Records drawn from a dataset
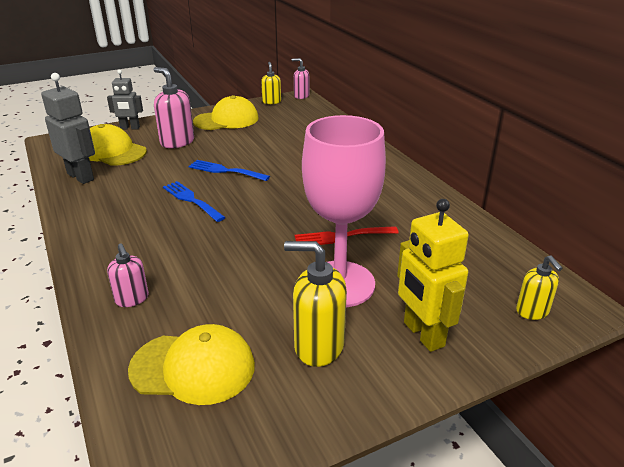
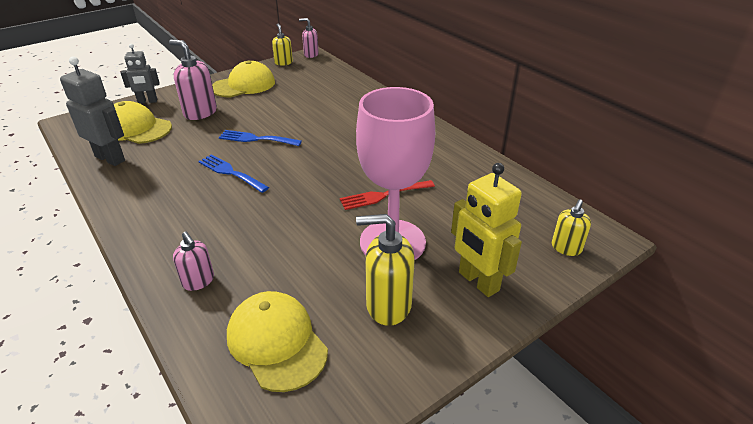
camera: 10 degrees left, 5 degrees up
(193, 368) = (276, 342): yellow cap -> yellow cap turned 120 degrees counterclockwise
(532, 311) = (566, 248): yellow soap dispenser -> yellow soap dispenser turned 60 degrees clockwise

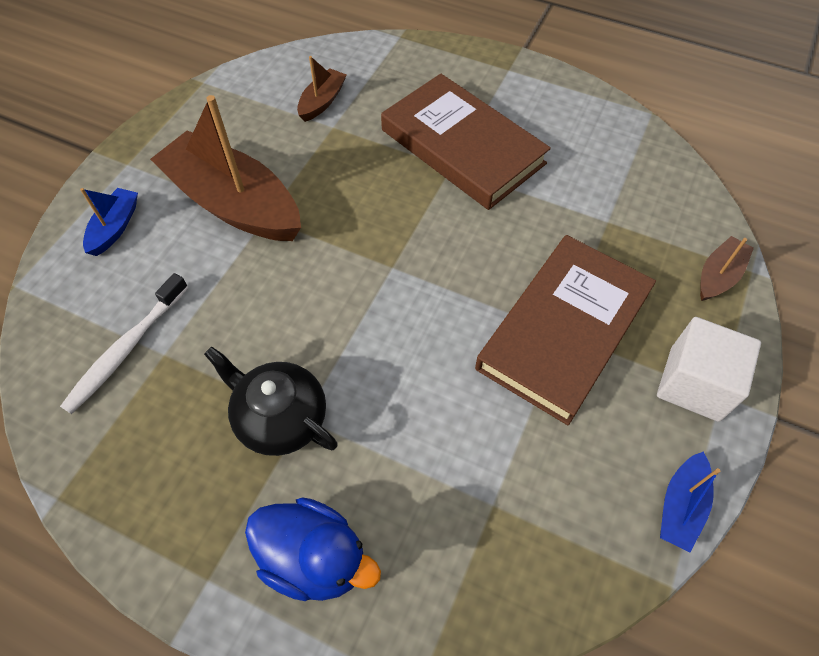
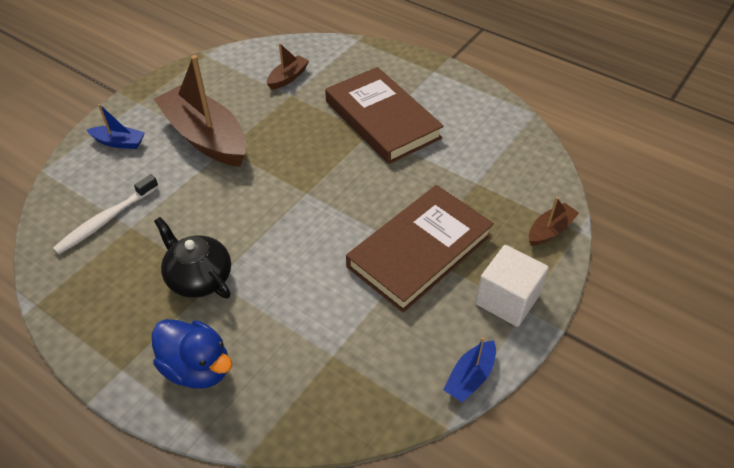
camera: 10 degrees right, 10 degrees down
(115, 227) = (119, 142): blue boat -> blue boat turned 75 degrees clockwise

• WORK ITEM
Could the entries above be restated word for word, with the pictures left out?

• EXERCISE RESPONSE
camera: 10 degrees left, 5 degrees up
(193, 368) = (276, 342): yellow cap -> yellow cap turned 120 degrees counterclockwise
(532, 311) = (566, 248): yellow soap dispenser -> yellow soap dispenser turned 60 degrees clockwise

camera: 10 degrees right, 10 degrees down
(115, 227) = (119, 142): blue boat -> blue boat turned 75 degrees clockwise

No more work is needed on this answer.